WORK TO COMPLETE »
Your task is to restate exactly the lines from the one holding "none -> green cone A4 level 2" to the end of the entries below, inclusive.

==========

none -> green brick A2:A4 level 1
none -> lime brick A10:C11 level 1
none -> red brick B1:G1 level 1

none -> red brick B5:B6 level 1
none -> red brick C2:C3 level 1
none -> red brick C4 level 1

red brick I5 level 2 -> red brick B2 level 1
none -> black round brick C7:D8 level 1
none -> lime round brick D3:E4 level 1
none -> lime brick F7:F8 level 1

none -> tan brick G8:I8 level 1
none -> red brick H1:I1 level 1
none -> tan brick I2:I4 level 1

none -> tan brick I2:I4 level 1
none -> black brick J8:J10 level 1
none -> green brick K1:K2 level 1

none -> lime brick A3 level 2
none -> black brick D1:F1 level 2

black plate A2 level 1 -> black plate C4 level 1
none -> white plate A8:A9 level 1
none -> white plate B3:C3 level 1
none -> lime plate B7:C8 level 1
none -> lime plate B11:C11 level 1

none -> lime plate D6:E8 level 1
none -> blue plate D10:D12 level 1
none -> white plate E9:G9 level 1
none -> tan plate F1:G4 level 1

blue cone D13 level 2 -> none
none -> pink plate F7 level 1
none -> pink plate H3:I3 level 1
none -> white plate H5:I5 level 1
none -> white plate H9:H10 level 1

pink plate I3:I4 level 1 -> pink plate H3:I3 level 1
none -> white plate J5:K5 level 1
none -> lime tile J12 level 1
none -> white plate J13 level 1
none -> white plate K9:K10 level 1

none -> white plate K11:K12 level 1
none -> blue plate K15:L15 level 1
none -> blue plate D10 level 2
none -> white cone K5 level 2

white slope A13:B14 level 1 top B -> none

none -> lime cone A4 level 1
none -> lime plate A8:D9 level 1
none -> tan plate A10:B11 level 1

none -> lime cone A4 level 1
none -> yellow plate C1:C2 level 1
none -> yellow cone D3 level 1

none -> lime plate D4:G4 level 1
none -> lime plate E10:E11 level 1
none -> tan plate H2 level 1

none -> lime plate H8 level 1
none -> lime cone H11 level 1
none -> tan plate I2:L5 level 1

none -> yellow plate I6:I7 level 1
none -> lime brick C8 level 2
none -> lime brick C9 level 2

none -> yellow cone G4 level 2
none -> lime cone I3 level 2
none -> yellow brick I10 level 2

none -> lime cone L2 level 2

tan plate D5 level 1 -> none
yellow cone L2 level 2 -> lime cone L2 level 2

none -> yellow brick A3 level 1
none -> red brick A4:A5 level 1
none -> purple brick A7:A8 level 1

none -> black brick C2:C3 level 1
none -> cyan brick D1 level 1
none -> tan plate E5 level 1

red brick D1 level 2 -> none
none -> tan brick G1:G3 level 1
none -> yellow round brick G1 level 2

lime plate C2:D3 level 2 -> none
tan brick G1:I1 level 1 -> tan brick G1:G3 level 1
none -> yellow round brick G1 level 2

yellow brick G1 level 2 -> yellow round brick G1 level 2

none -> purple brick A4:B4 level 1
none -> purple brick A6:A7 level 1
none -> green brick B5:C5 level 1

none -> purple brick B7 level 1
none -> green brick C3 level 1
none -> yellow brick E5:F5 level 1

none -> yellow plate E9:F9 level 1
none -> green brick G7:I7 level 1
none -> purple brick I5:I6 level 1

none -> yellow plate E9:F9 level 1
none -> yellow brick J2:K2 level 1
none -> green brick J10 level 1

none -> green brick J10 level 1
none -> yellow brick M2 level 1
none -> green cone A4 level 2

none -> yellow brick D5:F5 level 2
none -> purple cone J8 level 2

==========

ANSWER SECTION »
none -> green cone A4 level 2

none -> yellow brick D5:F5 level 2
none -> purple cone J8 level 2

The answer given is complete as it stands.